PROBLEM DESCRIPTION: Send back the data below exactly. Drop every picture.

__________________________________________________

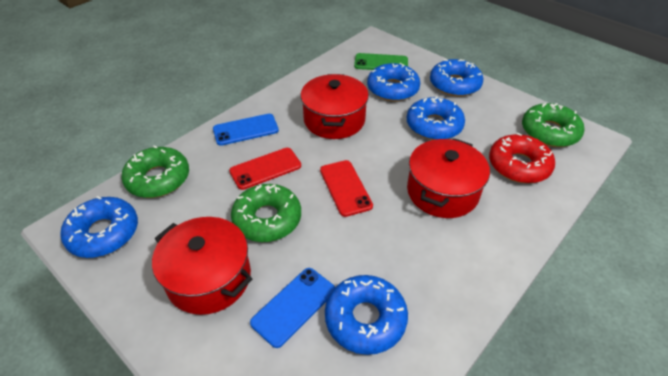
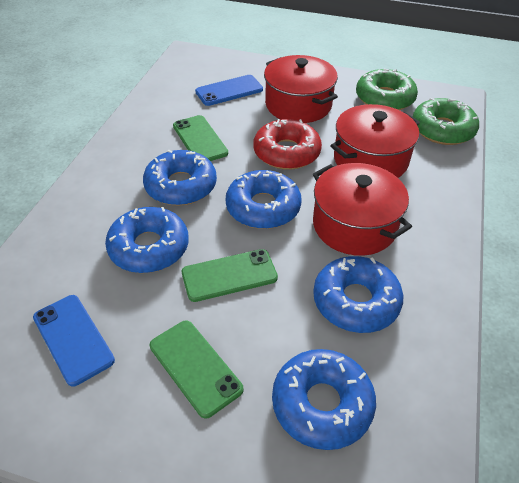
green donut: 3 -> 2
green phone: 1 -> 3
red phone: 2 -> 0

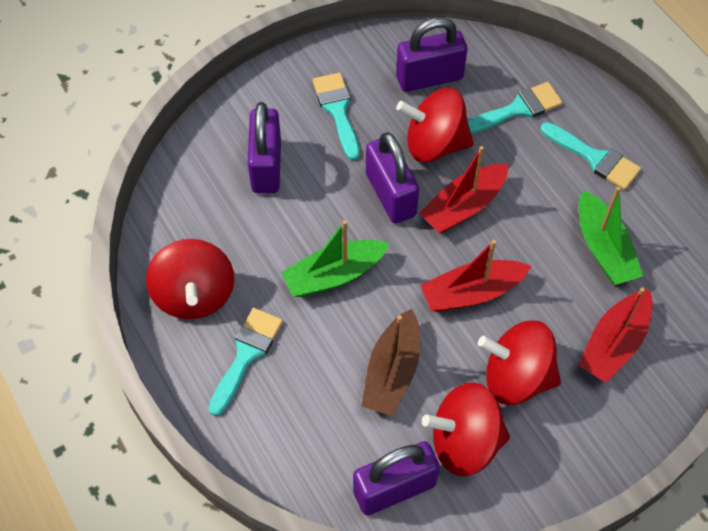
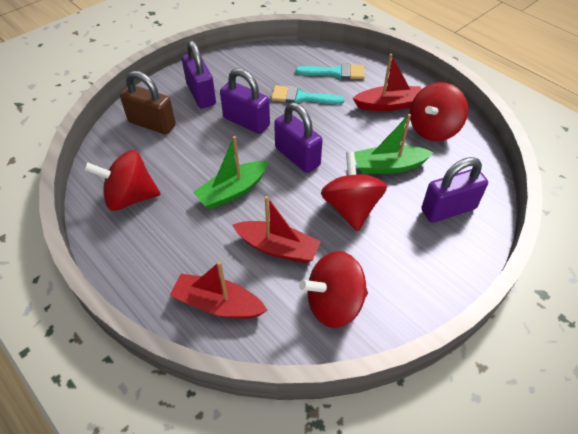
brown boat: 1 -> 0
brown padlock: 0 -> 1
turquoise brush: 4 -> 2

__________________________________________________

SOLUTION FOR THIS EXERCISE:
green donut: 3 -> 2
green phone: 1 -> 3
red phone: 2 -> 0

brown boat: 1 -> 0
brown padlock: 0 -> 1
turquoise brush: 4 -> 2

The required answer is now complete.